Could you output every record below exactly, leaving out the pictures?

*** Begin section ***

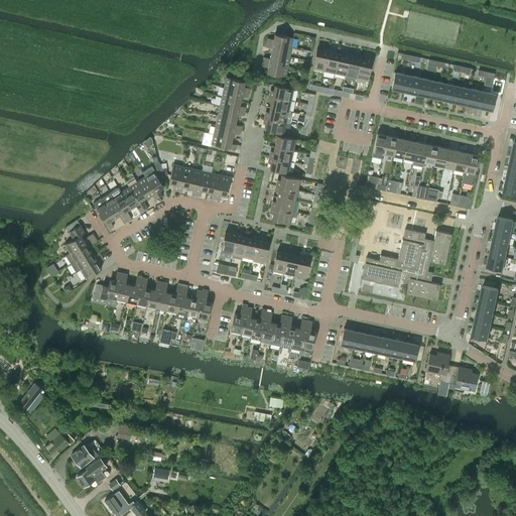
[(267,38),(266,42),(291,47),(292,37),(274,33),(273,39),(267,38)]
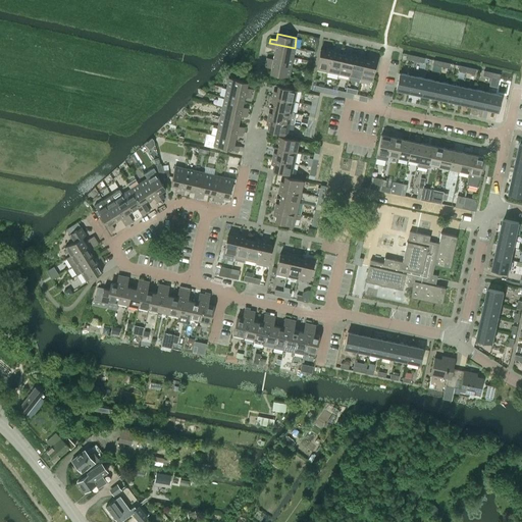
[(274,49),(273,53),(293,57),(295,48),(269,43),(268,47),(274,49)]
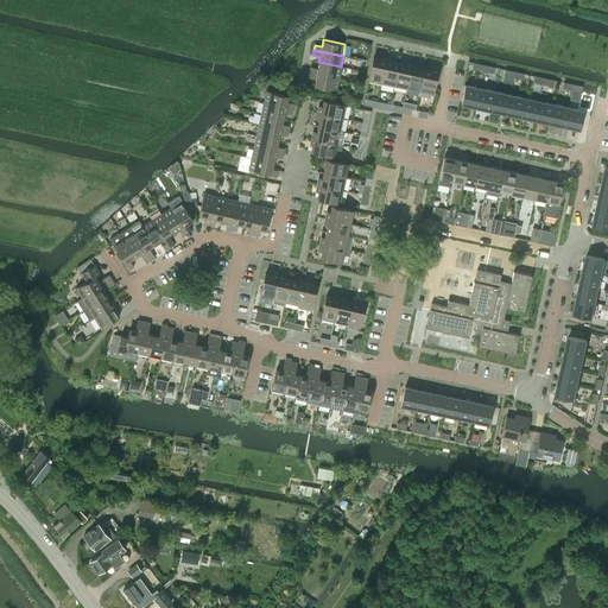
[(373,57),(368,80),(381,82),(386,57),(380,56),(380,58),(373,57)]
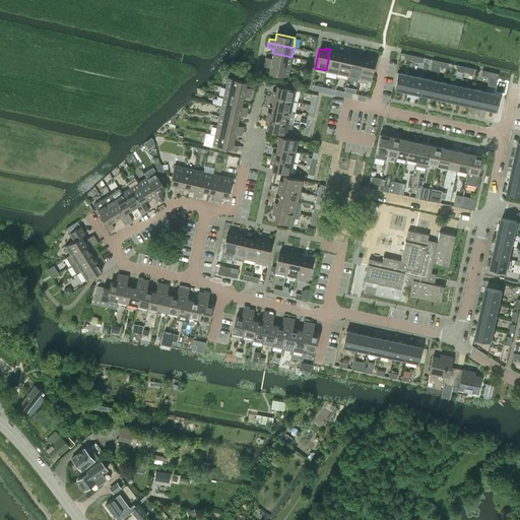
[(326,70),(325,73),(336,76),(337,72),(341,54),(335,53),(336,50),(330,49),(326,70)]
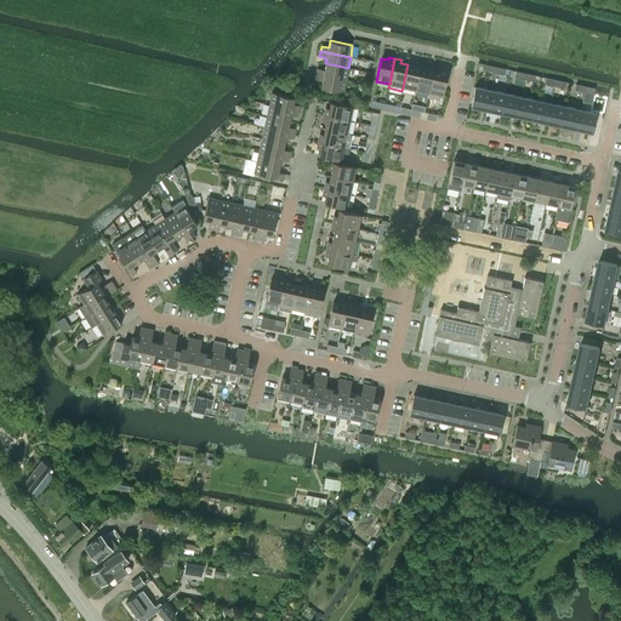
[(317,68),(315,74),(346,80),(348,68),(325,63),(324,70),(317,68)]
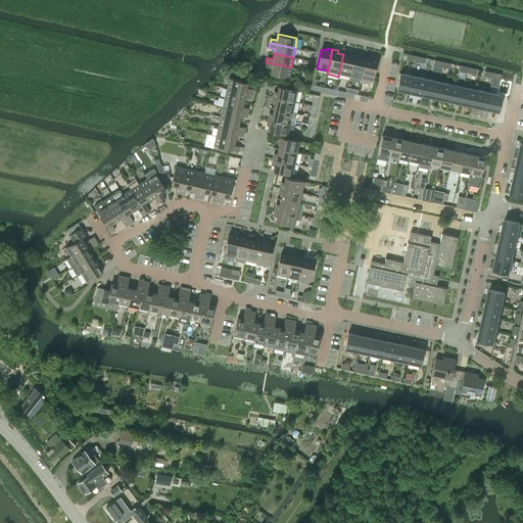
[(343,54),(339,73),(350,76),(354,54),(348,53),(348,55),(343,54)]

*** End section ***

▶ [Solution]
[(267,38),(266,42),(291,47),(292,37),(274,33),(273,39),(267,38)]
[(274,49),(273,53),(293,57),(295,48),(269,43),(268,47),(274,49)]
[(373,57),(368,80),(381,82),(386,57),(380,56),(380,58),(373,57)]
[(326,70),(325,73),(336,76),(337,72),(341,54),(335,53),(336,50),(330,49),(326,70)]
[(317,68),(315,74),(346,80),(348,68),(325,63),(324,70),(317,68)]
[(343,54),(339,73),(350,76),(354,54),(348,53),(348,55),(343,54)]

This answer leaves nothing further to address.